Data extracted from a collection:
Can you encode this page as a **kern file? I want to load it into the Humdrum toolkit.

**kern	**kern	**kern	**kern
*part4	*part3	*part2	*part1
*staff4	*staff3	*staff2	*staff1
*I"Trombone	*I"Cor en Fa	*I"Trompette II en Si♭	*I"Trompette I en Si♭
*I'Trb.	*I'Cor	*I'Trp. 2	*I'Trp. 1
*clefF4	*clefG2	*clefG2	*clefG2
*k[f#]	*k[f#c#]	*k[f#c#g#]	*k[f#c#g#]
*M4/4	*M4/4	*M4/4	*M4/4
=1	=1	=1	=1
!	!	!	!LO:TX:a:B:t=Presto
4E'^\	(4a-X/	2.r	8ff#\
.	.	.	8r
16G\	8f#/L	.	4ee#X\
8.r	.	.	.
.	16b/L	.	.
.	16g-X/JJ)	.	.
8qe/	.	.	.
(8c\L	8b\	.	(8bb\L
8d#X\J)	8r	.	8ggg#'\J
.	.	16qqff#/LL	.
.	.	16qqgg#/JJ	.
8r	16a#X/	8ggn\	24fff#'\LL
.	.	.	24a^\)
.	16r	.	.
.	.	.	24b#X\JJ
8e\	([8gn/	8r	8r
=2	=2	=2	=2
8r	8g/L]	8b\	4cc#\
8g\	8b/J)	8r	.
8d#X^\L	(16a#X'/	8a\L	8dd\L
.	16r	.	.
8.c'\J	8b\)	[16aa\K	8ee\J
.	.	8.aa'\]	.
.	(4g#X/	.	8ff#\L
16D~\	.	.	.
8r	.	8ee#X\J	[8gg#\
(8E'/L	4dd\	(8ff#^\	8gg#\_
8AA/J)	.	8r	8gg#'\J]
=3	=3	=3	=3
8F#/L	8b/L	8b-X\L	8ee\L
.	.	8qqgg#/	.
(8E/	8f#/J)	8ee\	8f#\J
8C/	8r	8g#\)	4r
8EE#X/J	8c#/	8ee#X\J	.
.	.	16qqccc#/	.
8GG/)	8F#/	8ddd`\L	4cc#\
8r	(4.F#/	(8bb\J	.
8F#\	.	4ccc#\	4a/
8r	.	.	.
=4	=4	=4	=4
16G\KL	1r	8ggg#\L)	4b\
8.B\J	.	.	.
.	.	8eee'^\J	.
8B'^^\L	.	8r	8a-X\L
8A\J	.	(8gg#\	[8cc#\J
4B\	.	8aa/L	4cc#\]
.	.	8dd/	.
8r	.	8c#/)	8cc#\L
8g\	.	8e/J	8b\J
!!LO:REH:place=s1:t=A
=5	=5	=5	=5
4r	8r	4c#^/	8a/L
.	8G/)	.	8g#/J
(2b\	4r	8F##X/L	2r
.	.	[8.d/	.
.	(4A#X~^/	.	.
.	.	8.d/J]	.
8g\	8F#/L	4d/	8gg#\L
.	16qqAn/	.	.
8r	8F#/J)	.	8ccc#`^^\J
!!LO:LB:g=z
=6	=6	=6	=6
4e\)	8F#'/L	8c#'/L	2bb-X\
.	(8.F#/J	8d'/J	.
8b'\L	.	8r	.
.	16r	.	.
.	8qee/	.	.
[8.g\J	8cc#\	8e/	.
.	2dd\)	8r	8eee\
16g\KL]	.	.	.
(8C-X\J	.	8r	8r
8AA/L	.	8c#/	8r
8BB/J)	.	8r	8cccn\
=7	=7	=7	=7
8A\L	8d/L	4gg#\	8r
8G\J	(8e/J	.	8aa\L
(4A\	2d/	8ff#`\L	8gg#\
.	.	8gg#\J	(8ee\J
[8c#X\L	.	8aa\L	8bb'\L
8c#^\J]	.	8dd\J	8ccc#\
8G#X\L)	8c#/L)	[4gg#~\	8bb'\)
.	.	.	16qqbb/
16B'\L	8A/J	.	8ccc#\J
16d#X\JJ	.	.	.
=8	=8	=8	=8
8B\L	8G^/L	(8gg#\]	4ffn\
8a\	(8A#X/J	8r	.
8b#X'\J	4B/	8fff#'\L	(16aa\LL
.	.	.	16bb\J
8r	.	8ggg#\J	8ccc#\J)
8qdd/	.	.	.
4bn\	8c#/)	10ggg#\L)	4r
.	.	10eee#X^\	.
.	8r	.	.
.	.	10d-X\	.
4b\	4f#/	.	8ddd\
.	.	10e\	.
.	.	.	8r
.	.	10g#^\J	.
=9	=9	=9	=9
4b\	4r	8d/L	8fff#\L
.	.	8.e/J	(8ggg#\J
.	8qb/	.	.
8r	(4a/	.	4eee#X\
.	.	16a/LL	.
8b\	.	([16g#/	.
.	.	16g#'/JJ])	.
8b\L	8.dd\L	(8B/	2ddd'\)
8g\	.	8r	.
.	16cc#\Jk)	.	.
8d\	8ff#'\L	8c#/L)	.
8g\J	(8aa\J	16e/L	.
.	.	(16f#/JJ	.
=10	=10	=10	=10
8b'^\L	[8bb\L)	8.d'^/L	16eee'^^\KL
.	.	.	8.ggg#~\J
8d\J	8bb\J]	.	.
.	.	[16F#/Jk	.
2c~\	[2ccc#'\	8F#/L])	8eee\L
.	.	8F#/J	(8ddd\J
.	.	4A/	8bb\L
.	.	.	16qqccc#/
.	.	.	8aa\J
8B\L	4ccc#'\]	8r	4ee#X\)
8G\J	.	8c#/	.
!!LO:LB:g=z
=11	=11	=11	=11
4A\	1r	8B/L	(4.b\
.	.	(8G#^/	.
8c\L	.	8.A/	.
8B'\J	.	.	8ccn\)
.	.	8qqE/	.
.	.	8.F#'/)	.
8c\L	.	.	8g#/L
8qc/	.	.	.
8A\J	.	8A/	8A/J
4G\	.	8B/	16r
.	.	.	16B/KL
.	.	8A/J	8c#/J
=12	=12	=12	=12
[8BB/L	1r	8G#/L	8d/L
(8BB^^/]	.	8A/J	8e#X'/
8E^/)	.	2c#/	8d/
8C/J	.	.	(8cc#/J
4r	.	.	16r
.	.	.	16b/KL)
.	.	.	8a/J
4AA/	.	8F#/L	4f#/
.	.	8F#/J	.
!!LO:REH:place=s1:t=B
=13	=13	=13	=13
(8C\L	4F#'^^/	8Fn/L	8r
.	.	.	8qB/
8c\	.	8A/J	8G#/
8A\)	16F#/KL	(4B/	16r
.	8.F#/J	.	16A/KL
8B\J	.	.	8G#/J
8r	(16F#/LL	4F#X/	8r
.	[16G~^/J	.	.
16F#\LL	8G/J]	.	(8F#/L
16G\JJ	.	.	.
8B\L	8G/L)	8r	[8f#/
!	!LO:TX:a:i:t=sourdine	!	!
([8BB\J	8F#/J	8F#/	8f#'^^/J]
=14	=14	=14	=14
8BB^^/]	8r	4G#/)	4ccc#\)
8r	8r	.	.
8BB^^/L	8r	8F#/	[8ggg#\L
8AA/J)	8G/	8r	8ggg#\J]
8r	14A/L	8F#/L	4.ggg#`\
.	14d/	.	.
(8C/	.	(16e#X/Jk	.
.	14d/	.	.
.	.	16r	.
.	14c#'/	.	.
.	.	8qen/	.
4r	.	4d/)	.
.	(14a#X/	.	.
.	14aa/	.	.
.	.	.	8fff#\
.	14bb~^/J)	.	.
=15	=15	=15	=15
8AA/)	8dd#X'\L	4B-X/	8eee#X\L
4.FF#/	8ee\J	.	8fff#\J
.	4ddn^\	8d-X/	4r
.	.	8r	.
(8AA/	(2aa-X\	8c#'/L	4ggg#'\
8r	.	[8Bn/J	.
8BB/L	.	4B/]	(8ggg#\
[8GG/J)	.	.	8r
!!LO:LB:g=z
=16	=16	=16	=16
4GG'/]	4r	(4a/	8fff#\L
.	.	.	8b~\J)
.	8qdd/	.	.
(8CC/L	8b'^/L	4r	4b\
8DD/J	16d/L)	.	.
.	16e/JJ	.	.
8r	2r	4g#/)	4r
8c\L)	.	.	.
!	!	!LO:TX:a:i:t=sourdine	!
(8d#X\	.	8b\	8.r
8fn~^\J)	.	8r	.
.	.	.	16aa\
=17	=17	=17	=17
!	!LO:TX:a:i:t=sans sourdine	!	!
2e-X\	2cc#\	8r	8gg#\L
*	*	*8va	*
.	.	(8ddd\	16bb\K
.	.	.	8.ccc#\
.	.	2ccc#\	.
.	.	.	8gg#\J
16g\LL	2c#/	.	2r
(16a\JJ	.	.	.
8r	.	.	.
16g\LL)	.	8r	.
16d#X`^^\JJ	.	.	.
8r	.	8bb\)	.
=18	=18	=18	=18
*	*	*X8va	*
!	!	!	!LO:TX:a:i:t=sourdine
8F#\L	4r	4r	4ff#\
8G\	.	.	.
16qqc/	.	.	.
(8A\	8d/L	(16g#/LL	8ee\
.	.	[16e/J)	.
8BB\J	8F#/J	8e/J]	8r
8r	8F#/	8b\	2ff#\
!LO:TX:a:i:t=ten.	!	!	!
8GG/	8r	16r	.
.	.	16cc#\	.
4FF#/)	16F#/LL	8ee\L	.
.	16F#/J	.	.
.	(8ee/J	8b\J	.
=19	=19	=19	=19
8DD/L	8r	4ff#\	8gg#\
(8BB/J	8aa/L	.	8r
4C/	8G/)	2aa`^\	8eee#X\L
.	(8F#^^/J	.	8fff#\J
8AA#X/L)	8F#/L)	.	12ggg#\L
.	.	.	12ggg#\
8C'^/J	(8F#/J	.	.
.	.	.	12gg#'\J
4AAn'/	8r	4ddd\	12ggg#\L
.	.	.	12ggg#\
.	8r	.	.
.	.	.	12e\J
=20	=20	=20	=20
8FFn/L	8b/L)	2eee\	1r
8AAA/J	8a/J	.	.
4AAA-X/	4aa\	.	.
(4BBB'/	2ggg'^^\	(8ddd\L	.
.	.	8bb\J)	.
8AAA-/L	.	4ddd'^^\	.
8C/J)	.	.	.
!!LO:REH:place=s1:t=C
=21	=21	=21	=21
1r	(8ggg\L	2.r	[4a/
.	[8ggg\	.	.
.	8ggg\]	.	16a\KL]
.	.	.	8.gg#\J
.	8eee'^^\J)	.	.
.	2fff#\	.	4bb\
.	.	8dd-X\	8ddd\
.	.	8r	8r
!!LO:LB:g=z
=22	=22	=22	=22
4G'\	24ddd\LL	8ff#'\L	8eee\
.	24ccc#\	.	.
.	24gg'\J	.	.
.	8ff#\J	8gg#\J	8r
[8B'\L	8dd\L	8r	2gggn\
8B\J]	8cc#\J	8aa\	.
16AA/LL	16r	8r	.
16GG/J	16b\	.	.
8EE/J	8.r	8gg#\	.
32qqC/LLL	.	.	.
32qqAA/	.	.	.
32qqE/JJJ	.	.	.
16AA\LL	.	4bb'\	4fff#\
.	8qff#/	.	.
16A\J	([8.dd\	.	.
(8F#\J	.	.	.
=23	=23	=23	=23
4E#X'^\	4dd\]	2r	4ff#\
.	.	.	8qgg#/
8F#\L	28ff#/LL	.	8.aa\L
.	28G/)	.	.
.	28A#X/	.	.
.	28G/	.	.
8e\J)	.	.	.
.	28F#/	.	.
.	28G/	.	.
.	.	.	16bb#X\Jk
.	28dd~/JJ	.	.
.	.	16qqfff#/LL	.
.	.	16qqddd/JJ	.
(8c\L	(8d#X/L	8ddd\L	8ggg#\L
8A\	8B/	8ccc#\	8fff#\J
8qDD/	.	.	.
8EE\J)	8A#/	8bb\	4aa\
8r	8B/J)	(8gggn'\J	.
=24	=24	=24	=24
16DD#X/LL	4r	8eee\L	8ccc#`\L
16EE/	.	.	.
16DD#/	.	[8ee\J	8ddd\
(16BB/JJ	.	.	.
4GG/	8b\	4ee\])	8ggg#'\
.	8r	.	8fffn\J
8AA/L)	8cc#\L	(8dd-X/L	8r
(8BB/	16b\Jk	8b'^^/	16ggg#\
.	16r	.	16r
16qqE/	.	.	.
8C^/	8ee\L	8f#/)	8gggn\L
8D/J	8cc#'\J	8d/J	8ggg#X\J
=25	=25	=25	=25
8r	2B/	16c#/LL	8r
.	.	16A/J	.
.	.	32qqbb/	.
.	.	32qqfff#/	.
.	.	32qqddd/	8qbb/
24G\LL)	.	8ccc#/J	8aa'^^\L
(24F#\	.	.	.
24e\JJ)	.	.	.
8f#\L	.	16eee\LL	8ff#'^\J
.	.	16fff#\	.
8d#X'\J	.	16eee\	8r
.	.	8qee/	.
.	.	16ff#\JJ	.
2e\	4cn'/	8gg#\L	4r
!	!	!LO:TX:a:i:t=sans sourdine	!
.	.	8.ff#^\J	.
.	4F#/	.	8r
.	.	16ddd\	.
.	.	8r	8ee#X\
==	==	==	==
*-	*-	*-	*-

EXERCISE BRIEF
Count the lines in the rows above that contain the string "sourdine". Reply with the number only.

RESPONSE BELOW
5